Object state comparisons:

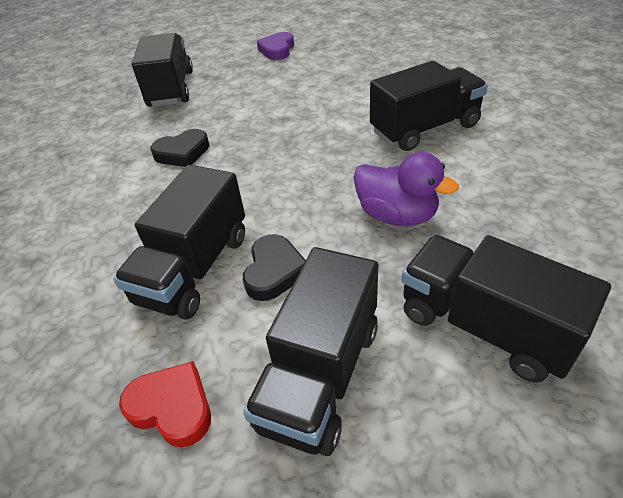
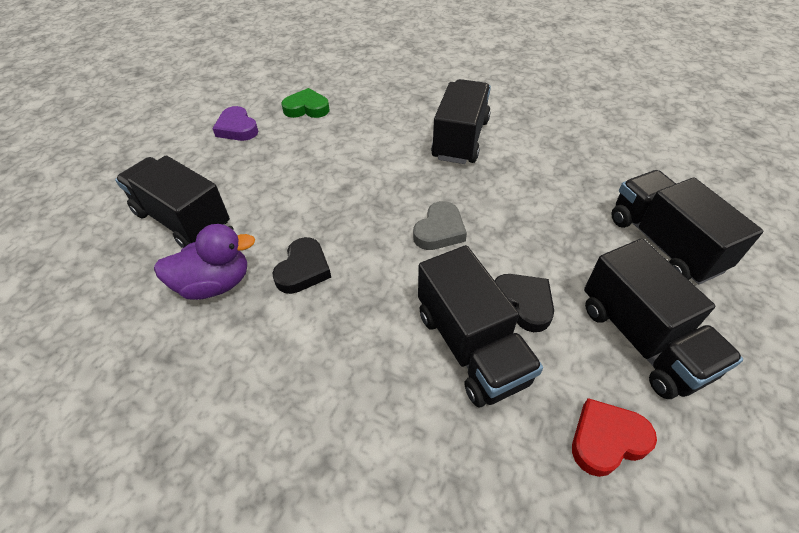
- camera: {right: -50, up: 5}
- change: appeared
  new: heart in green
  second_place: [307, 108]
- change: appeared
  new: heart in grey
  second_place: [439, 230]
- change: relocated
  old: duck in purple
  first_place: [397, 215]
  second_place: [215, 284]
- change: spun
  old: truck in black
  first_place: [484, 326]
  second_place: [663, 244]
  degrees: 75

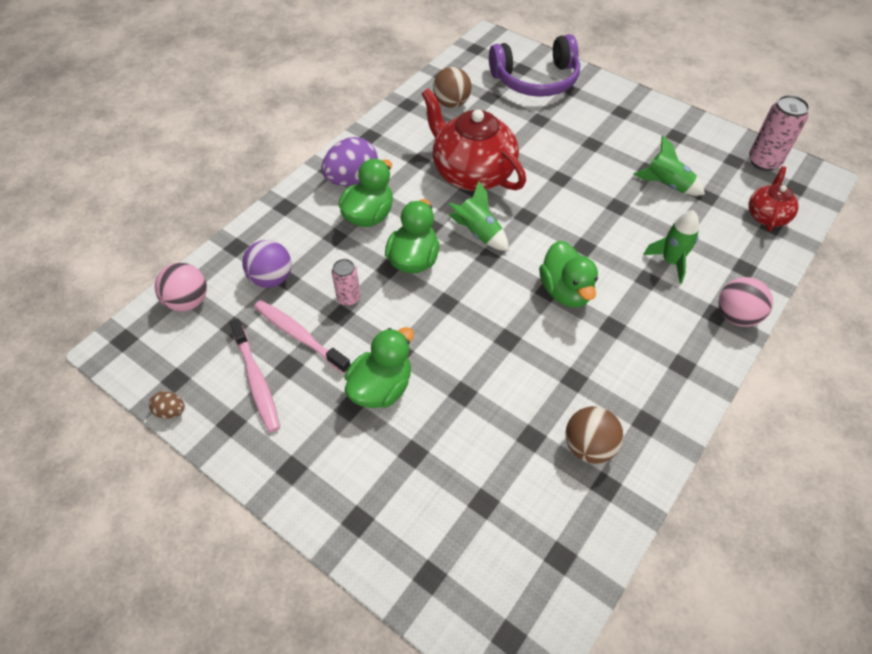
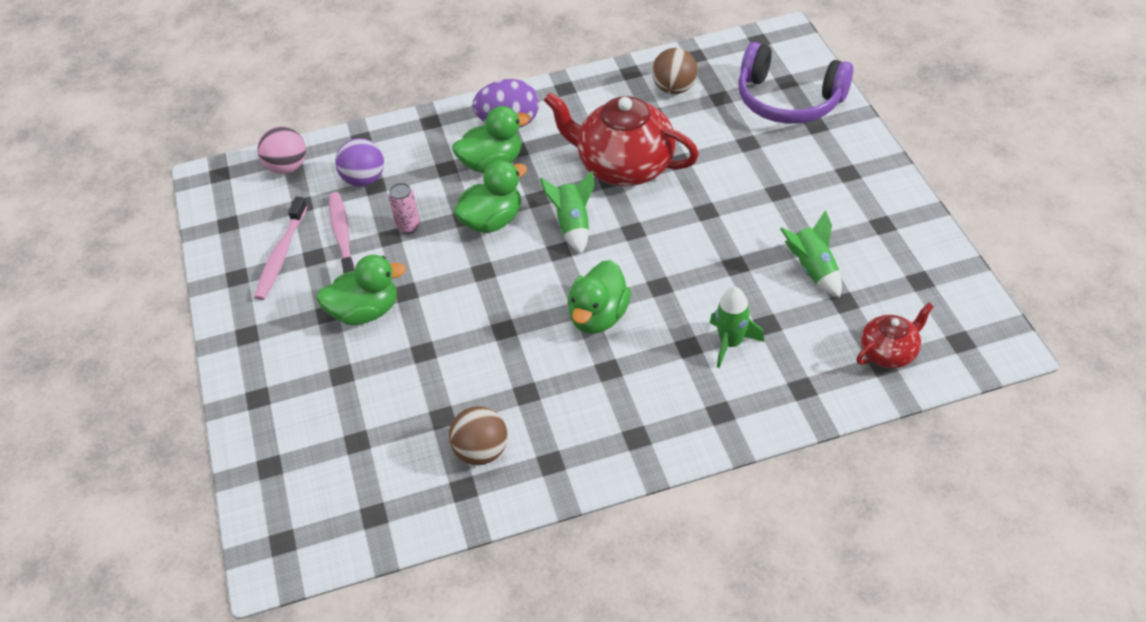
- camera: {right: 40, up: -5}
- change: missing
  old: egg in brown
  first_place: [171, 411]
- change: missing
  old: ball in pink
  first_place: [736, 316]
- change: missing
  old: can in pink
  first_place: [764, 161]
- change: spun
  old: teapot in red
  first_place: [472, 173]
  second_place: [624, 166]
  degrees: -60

* **What is expected**
Find the count of lines in the data above where the word "camera" occurs, and write down only that count.

* **Task response**
2